- _Aim of the exercise_
Give the count of lines below that include the word "left", and say nothing else.

- _Exercise data_
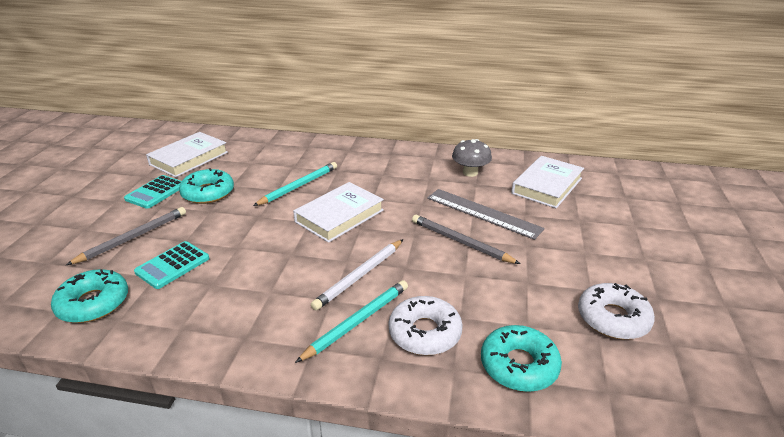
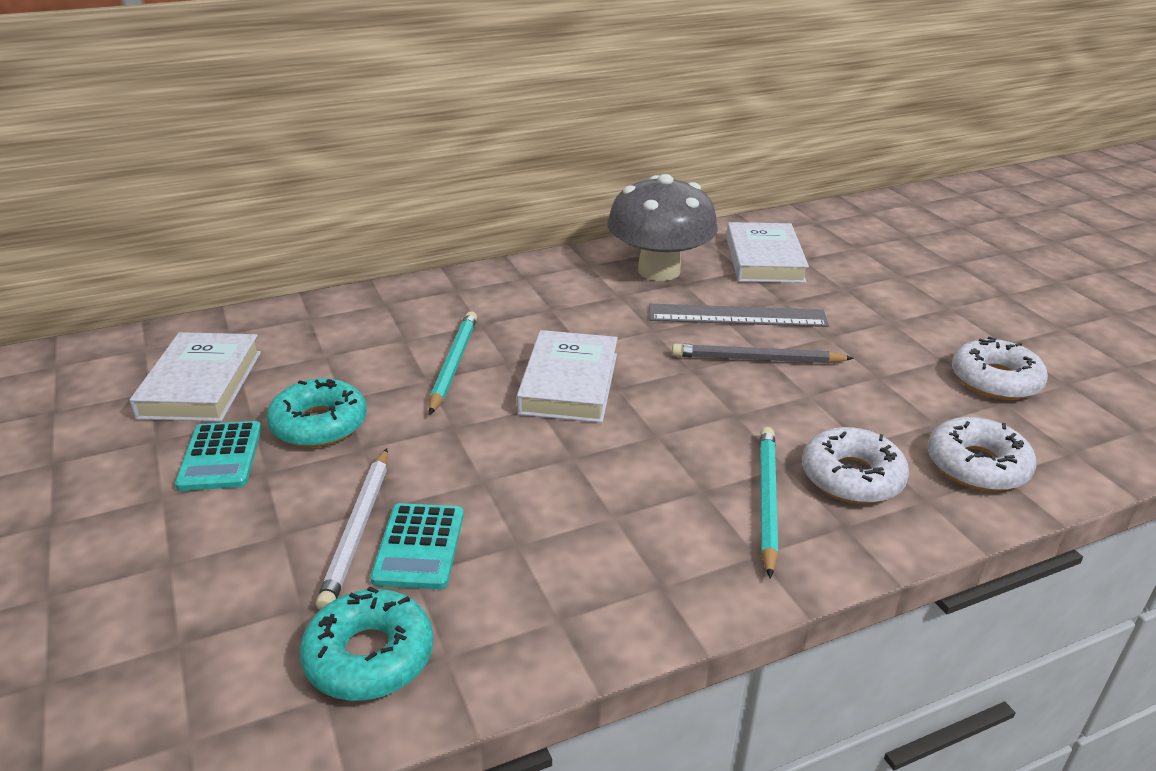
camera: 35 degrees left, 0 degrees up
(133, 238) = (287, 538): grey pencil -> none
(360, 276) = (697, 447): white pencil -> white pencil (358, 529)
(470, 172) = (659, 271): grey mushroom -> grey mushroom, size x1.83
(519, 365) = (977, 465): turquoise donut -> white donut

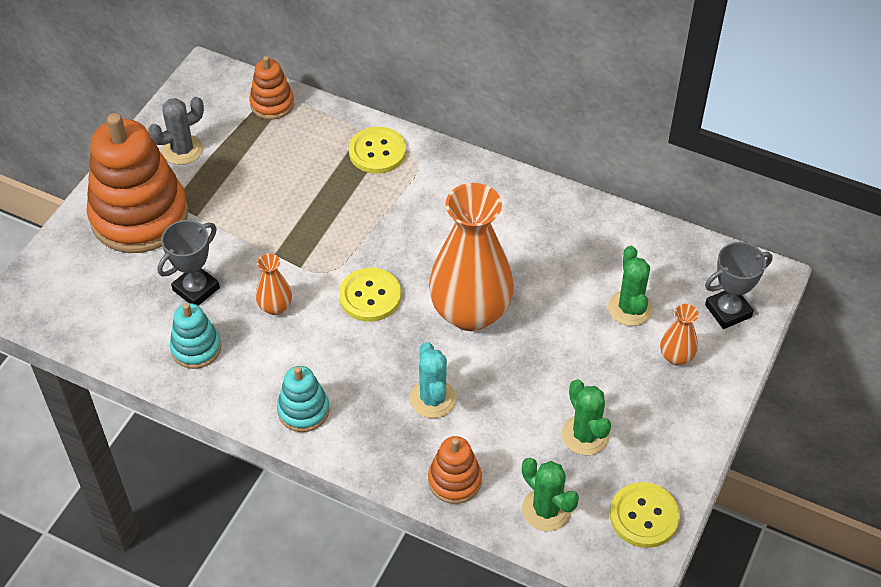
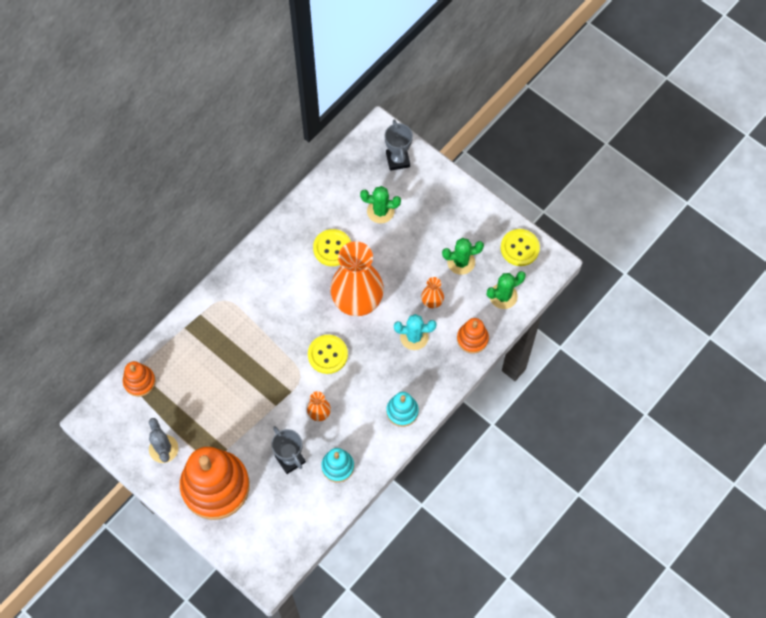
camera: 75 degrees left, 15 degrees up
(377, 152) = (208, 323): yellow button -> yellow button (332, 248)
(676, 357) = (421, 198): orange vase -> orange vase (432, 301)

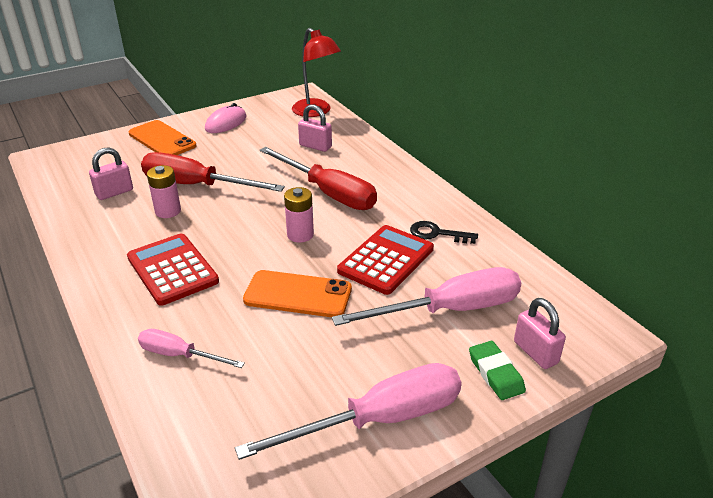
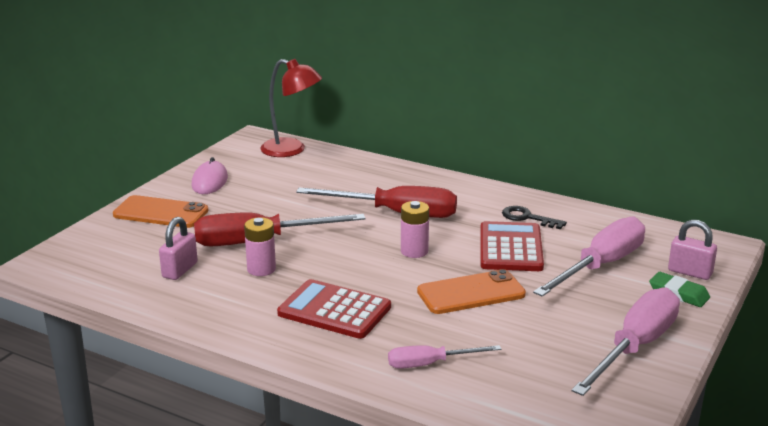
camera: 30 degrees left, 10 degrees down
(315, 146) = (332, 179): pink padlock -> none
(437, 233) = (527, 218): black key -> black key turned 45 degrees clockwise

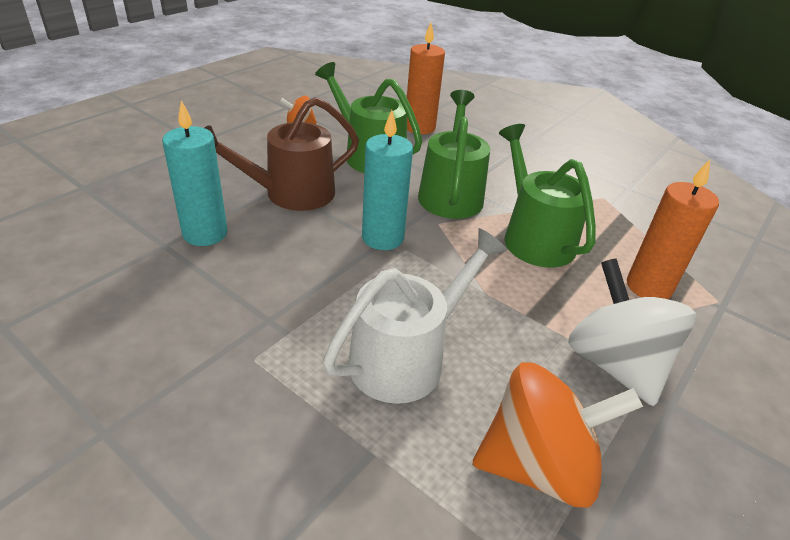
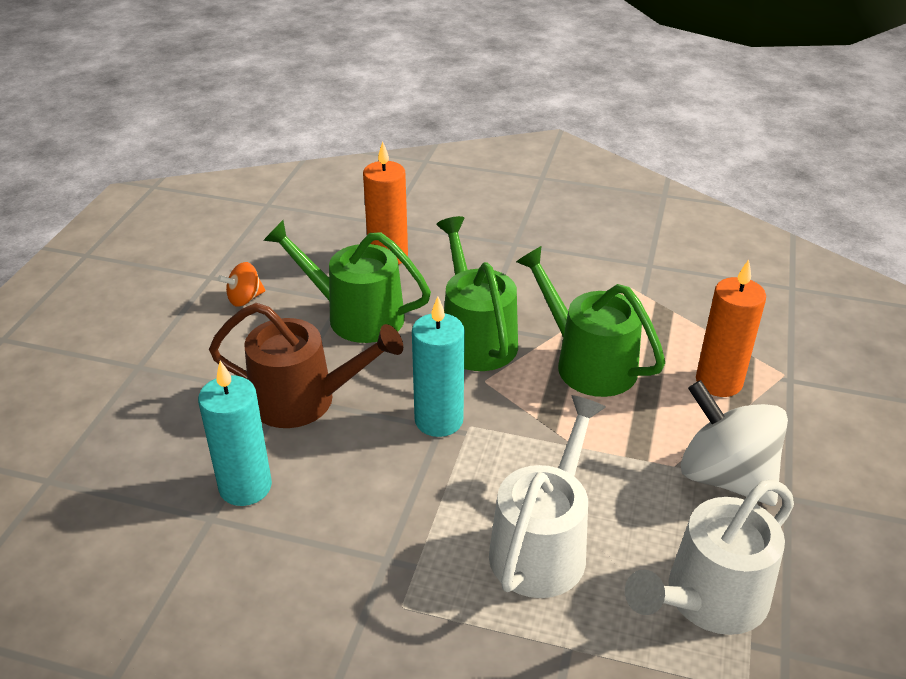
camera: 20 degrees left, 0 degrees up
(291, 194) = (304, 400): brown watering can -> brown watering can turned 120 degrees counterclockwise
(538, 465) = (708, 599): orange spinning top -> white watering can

- _Solution below_
4